Prompt:
Below are entries. Reproduce exactly the lines between the line holding "red ellipse: (1012, 1178)" and the line holding "black star: (376, 26) -> (931, 145), moved", inclusive, and only those.

Excerpts from a dataset:
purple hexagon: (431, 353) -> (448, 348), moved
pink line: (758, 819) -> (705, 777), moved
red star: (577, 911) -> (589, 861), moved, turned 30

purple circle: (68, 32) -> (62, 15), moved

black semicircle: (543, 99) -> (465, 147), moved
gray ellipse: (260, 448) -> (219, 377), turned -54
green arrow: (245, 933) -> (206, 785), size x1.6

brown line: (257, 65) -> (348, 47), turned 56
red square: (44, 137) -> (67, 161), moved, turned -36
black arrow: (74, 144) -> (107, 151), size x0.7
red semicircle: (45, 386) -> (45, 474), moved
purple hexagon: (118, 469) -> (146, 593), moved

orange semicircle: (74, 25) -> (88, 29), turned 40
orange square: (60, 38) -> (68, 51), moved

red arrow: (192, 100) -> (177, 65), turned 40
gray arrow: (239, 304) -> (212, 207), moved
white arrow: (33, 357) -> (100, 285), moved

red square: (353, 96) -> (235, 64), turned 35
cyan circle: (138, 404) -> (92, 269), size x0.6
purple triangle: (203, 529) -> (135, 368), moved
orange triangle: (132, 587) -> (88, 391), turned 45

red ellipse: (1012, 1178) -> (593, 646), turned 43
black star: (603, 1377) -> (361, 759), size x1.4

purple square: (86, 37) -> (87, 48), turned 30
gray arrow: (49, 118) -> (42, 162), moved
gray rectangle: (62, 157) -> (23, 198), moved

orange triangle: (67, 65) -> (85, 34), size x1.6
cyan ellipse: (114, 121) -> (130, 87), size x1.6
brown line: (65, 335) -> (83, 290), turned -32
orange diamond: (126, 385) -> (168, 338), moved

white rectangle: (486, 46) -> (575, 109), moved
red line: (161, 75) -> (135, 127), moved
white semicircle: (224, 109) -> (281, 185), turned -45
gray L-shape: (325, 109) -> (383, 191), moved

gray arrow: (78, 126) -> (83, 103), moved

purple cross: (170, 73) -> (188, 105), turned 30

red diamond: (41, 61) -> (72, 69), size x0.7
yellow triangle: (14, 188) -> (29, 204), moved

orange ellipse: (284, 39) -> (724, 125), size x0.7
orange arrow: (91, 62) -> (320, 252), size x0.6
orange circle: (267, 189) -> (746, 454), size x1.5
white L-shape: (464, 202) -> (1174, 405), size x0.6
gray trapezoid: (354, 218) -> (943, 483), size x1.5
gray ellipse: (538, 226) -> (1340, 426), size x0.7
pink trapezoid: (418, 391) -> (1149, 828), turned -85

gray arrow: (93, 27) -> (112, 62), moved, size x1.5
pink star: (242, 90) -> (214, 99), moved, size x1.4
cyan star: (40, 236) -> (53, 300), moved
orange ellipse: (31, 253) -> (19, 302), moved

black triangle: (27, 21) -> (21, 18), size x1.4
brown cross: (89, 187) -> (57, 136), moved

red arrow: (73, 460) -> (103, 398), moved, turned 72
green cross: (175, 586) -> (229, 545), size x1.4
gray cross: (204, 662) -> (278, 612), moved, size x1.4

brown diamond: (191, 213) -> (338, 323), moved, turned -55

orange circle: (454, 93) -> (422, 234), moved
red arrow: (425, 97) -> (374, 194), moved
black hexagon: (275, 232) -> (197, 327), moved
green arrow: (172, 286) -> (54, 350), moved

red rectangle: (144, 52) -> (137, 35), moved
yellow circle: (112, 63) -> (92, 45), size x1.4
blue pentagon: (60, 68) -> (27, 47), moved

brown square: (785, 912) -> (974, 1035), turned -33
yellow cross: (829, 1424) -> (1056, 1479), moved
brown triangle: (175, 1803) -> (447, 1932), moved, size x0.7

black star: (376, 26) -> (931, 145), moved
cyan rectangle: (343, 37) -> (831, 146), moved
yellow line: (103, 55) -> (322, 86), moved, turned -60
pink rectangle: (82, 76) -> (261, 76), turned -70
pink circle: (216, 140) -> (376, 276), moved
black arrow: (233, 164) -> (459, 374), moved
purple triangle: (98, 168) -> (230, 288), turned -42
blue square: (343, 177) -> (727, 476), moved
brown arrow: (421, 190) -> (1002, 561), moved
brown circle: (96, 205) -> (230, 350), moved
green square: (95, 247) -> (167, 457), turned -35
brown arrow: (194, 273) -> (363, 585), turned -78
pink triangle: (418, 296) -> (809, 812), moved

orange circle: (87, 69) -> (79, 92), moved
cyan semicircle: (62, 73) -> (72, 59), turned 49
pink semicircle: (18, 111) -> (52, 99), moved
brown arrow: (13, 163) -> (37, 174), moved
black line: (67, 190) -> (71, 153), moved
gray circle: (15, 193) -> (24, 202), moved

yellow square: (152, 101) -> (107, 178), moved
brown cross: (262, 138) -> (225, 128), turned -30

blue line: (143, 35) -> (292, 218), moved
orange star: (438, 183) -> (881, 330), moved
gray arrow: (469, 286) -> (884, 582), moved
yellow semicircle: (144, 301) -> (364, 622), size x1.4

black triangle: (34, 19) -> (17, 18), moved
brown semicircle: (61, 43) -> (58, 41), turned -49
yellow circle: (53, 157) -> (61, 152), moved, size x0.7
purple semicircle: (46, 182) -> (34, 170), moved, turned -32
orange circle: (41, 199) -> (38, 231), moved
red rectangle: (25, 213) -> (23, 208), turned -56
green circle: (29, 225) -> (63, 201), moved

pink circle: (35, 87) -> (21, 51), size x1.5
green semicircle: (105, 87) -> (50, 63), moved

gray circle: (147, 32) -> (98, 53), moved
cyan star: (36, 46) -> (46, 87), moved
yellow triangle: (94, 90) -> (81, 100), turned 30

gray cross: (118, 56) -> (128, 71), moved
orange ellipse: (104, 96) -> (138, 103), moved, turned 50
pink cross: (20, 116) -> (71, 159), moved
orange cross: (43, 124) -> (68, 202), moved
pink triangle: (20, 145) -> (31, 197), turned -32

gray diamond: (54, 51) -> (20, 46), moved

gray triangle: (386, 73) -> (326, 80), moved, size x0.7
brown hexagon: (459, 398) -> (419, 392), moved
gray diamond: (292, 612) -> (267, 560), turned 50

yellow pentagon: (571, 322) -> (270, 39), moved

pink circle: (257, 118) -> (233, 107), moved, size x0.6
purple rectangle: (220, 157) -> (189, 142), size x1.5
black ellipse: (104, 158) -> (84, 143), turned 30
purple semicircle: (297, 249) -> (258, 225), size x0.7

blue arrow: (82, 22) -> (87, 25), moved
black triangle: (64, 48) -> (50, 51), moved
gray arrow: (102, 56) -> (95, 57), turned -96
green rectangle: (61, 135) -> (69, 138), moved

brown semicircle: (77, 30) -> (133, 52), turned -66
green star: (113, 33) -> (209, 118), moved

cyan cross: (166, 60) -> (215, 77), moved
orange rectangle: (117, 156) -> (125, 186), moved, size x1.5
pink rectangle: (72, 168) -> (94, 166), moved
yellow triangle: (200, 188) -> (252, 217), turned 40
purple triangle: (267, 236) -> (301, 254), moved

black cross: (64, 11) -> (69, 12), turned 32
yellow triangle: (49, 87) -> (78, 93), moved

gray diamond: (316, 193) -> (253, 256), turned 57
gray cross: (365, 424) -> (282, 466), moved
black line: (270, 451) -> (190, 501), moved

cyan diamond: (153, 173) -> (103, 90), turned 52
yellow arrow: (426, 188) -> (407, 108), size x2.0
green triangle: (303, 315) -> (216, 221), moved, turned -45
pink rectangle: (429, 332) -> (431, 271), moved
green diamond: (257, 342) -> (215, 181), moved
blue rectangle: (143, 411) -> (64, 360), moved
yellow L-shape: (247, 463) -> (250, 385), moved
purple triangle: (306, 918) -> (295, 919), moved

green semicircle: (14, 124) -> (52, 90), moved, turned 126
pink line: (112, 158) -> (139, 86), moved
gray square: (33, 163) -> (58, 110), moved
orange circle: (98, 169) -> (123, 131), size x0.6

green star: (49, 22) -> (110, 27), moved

Task result:
red ellipse: (1012, 1178) -> (593, 646), turned 43
black star: (603, 1377) -> (361, 759), size x1.4

purple square: (86, 37) -> (87, 48), turned 30
gray arrow: (49, 118) -> (42, 162), moved
gray rectangle: (62, 157) -> (23, 198), moved

orange triangle: (67, 65) -> (85, 34), size x1.6
cyan ellipse: (114, 121) -> (130, 87), size x1.6
brown line: (65, 335) -> (83, 290), turned -32
orange diamond: (126, 385) -> (168, 338), moved

white rectangle: (486, 46) -> (575, 109), moved
red line: (161, 75) -> (135, 127), moved
white semicircle: (224, 109) -> (281, 185), turned -45
gray L-shape: (325, 109) -> (383, 191), moved

gray arrow: (78, 126) -> (83, 103), moved

purple cross: (170, 73) -> (188, 105), turned 30

red diamond: (41, 61) -> (72, 69), size x0.7
yellow triangle: (14, 188) -> (29, 204), moved

orange ellipse: (284, 39) -> (724, 125), size x0.7
orange arrow: (91, 62) -> (320, 252), size x0.6
orange circle: (267, 189) -> (746, 454), size x1.5
white L-shape: (464, 202) -> (1174, 405), size x0.6
gray trapezoid: (354, 218) -> (943, 483), size x1.5
gray ellipse: (538, 226) -> (1340, 426), size x0.7
pink trapezoid: (418, 391) -> (1149, 828), turned -85

gray arrow: (93, 27) -> (112, 62), moved, size x1.5
pink star: (242, 90) -> (214, 99), moved, size x1.4
cyan star: (40, 236) -> (53, 300), moved
orange ellipse: (31, 253) -> (19, 302), moved

black triangle: (27, 21) -> (21, 18), size x1.4
brown cross: (89, 187) -> (57, 136), moved

red arrow: (73, 460) -> (103, 398), moved, turned 72
green cross: (175, 586) -> (229, 545), size x1.4
gray cross: (204, 662) -> (278, 612), moved, size x1.4

brown diamond: (191, 213) -> (338, 323), moved, turned -55

orange circle: (454, 93) -> (422, 234), moved
red arrow: (425, 97) -> (374, 194), moved
black hexagon: (275, 232) -> (197, 327), moved
green arrow: (172, 286) -> (54, 350), moved

red rectangle: (144, 52) -> (137, 35), moved
yellow circle: (112, 63) -> (92, 45), size x1.4
blue pentagon: (60, 68) -> (27, 47), moved

brown square: (785, 912) -> (974, 1035), turned -33
yellow cross: (829, 1424) -> (1056, 1479), moved
brown triangle: (175, 1803) -> (447, 1932), moved, size x0.7

black star: (376, 26) -> (931, 145), moved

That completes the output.